START The data

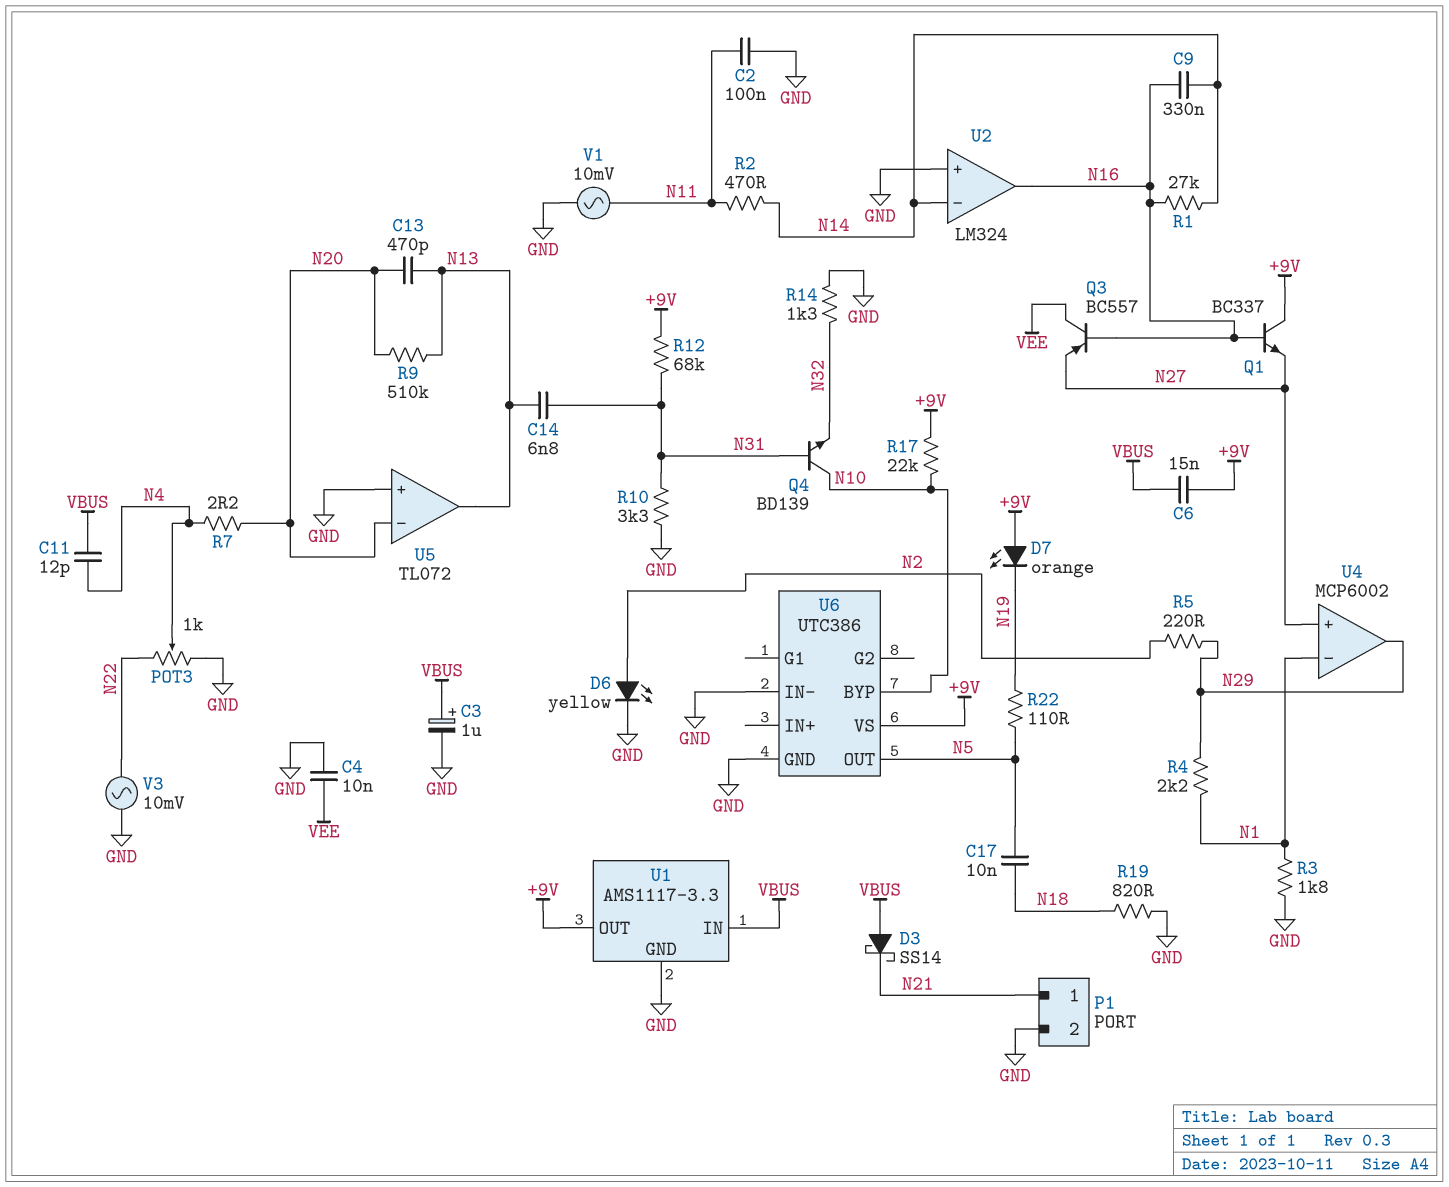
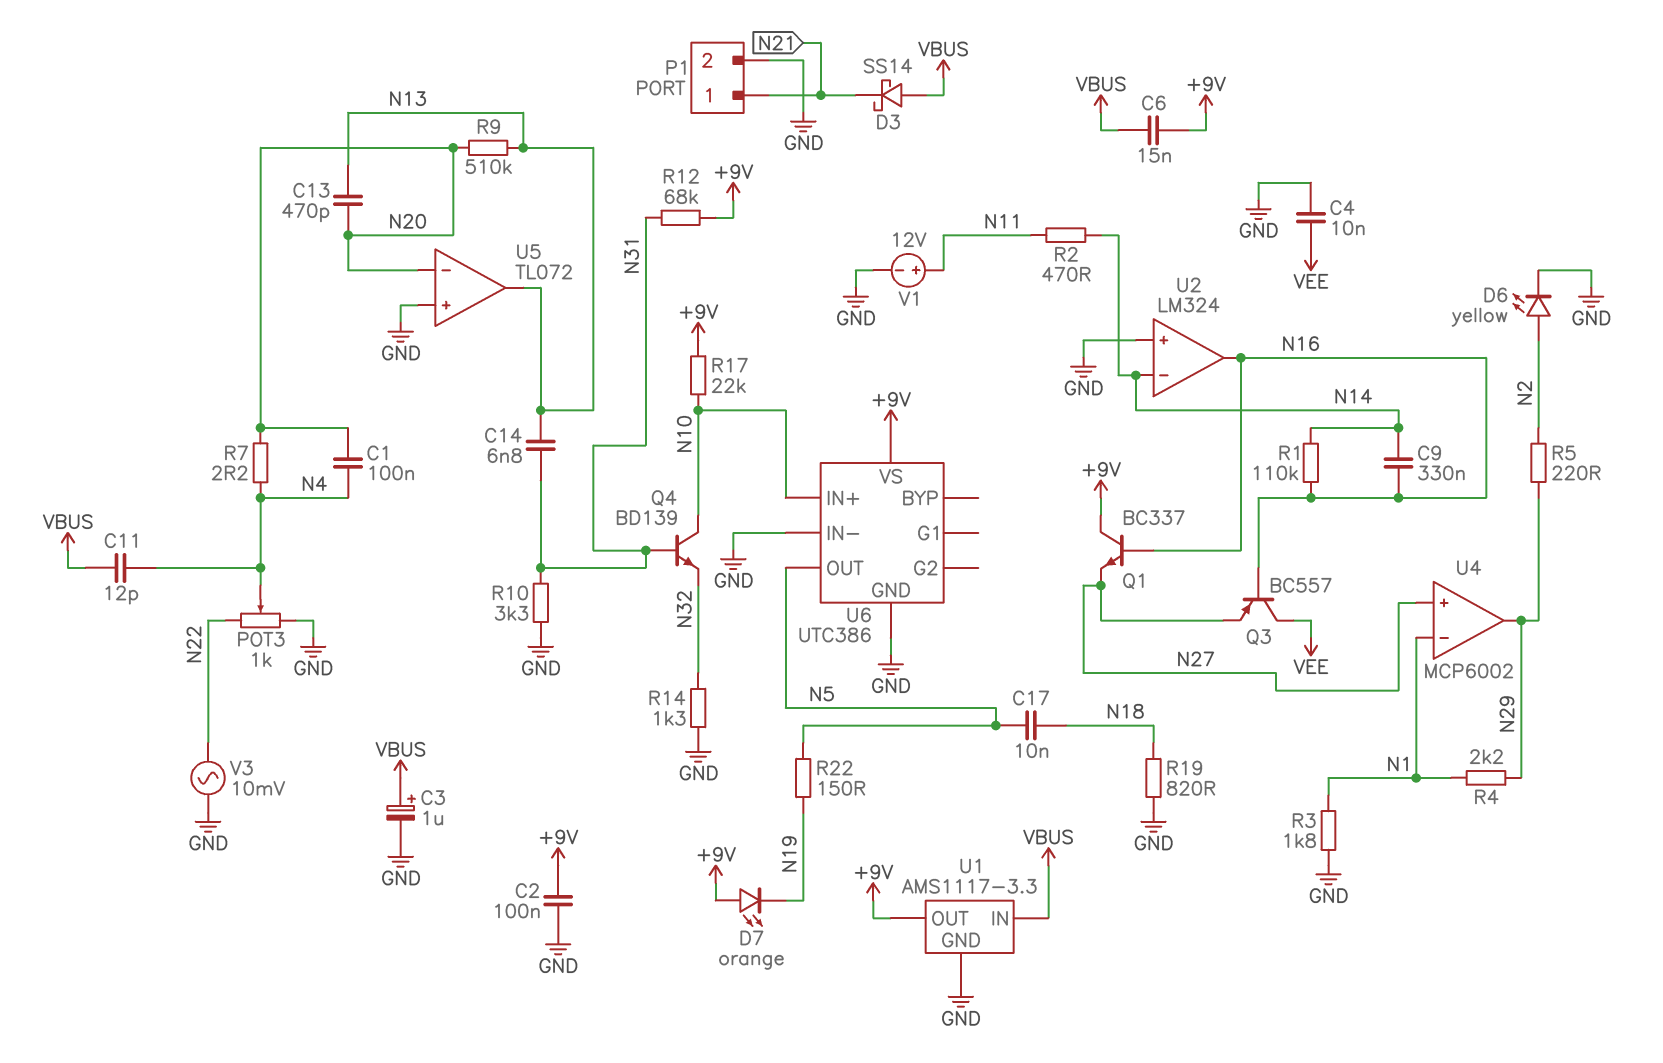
C1: none -> 100nF (N4, N20)
C2: 100nF (GND, N11) -> 100nF (+9V, GND)
R1: 27k (N14, N16) -> 110k (N14, N16)
R22: 110 (N5, N19) -> 150 (N5, N19)
U6 pin BYP: N10 -> none
U6 pin IN+: none -> N10
V1: AC 10mV (GND, N11) -> 12V (plus N11, minus GND)

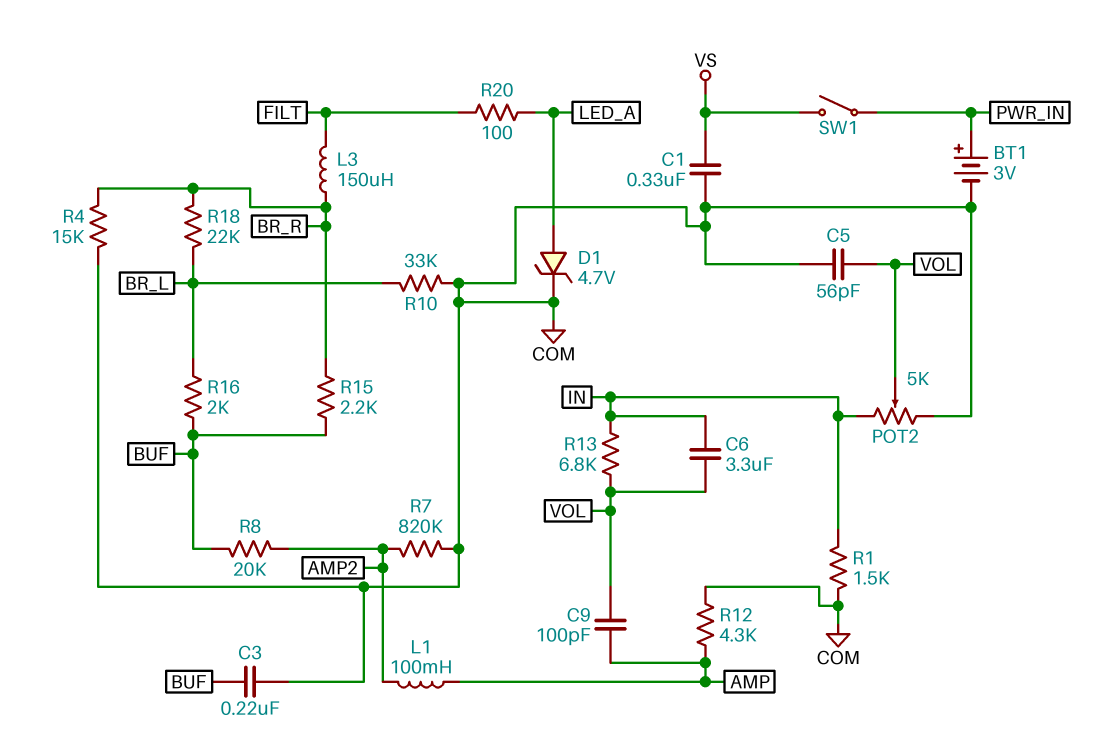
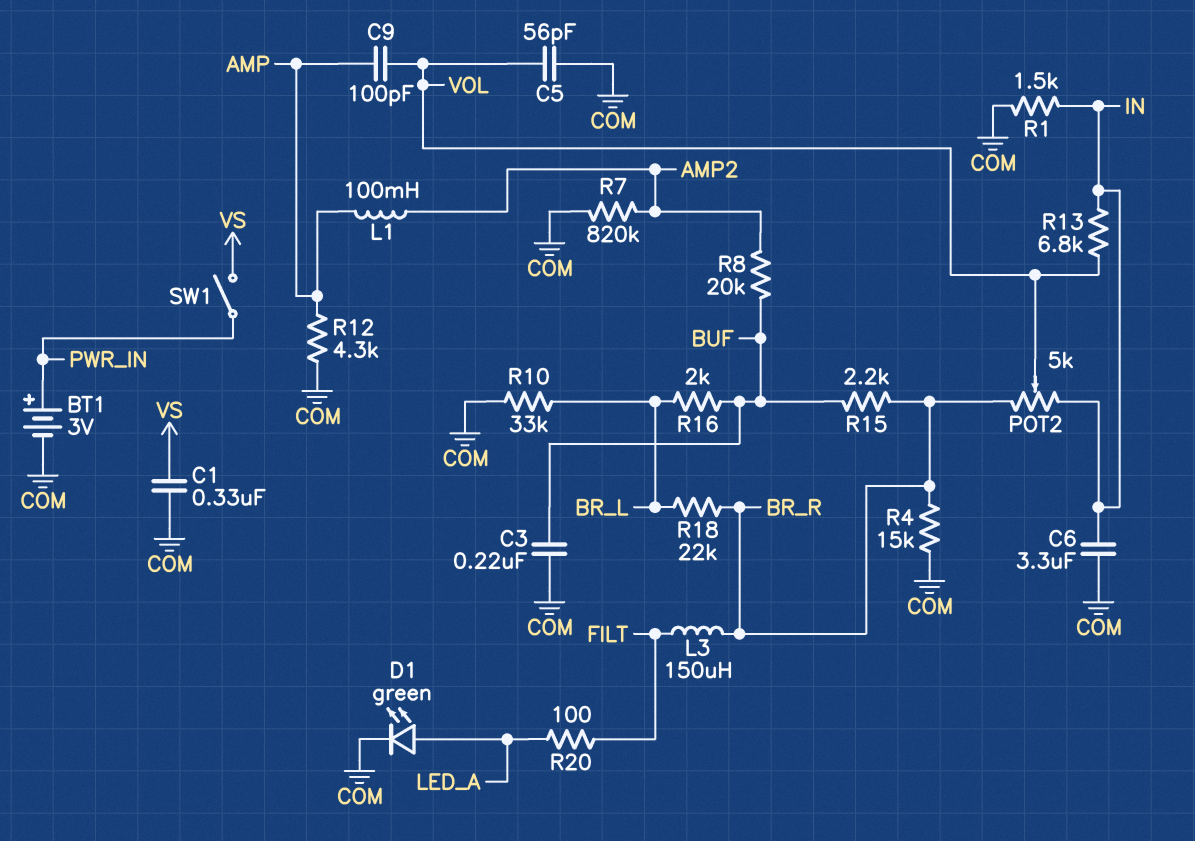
C6: 3.3uF (IN, VOL) -> 3.3uF (COM, IN)
D1: zener 4.7V (A LED_A, K COM) -> LED green (A LED_A, K COM)
POT2: 5k (COM, IN, wiper VOL) -> 5k (BR_R, IN, wiper VOL)

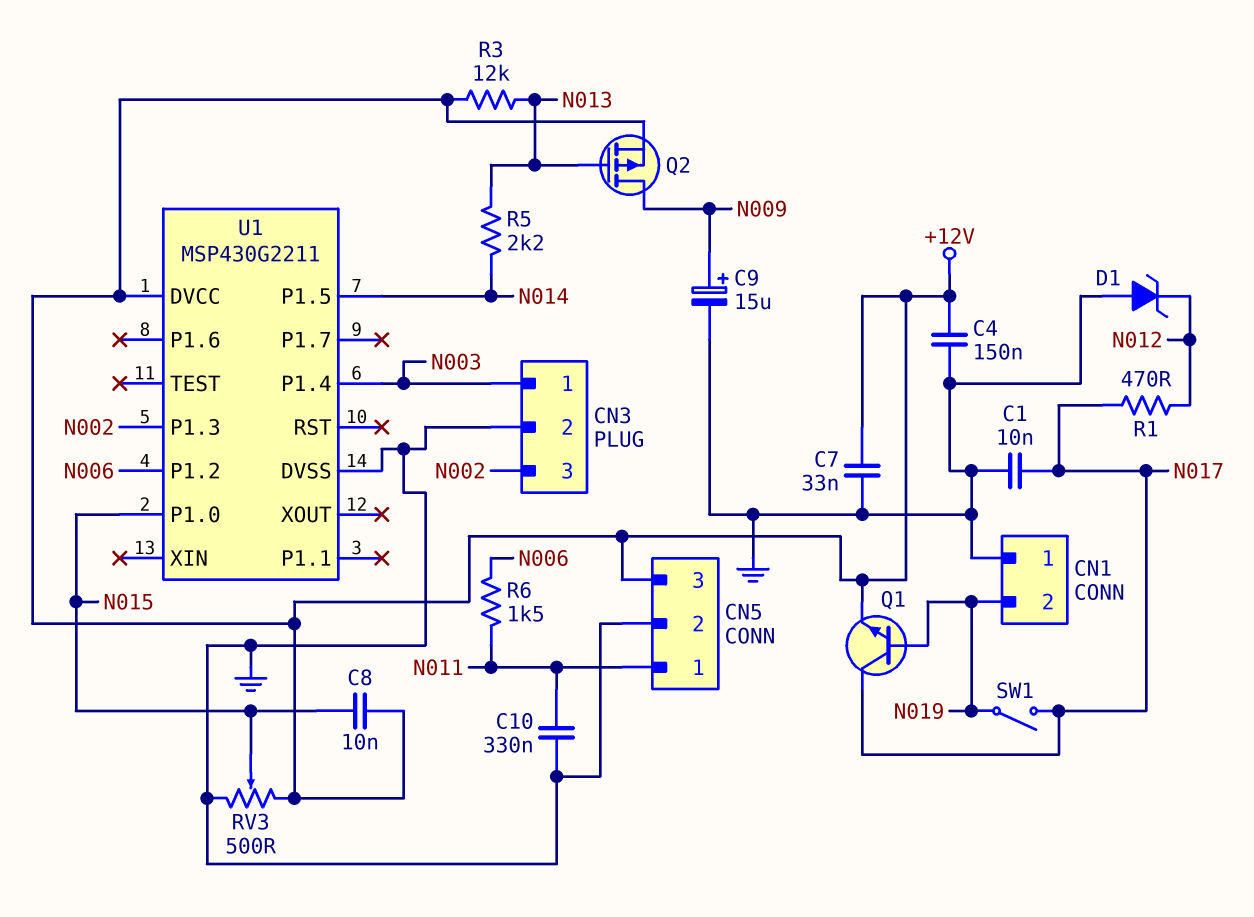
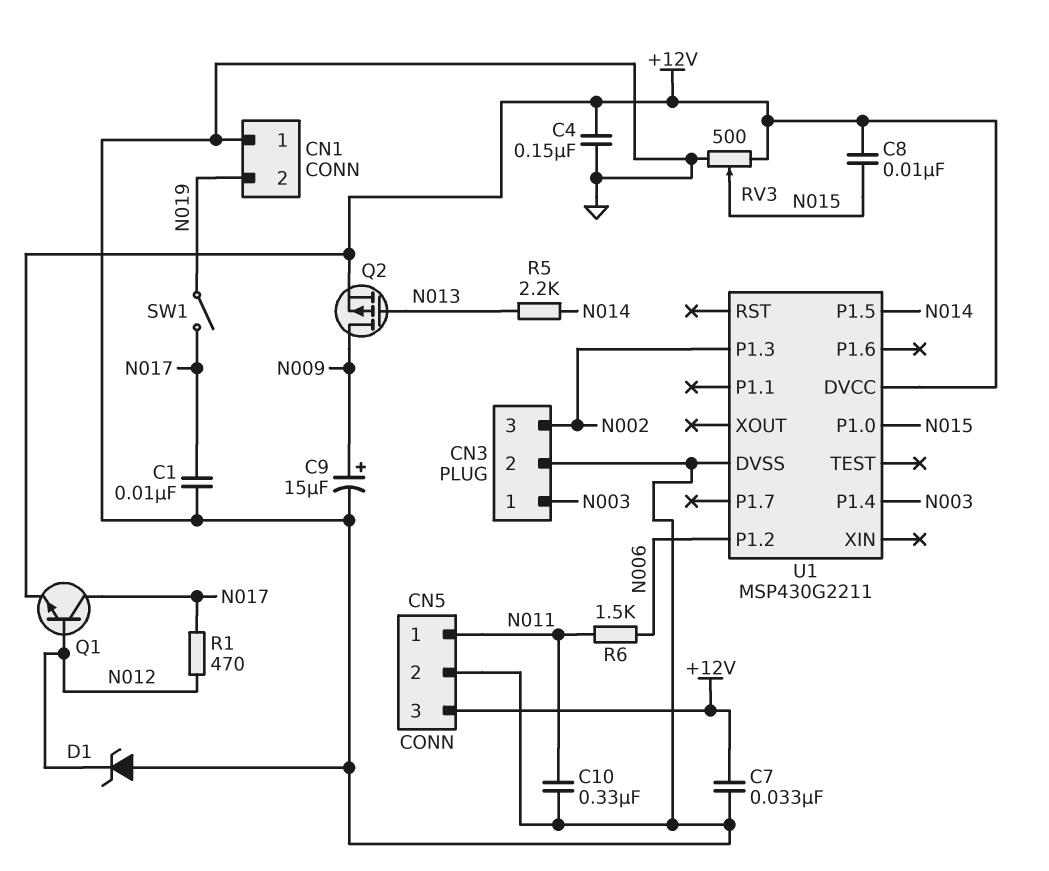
Q1: NPN (B N019, C N017, E +12V) -> NPN (B N012, C N017, E +12V)
R3: 12k (+12V, N013) -> none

END The data

== What you need to do ==
In the records above, how many lines hold the string "none"? Respond with that number only.

== Problem solution ==
4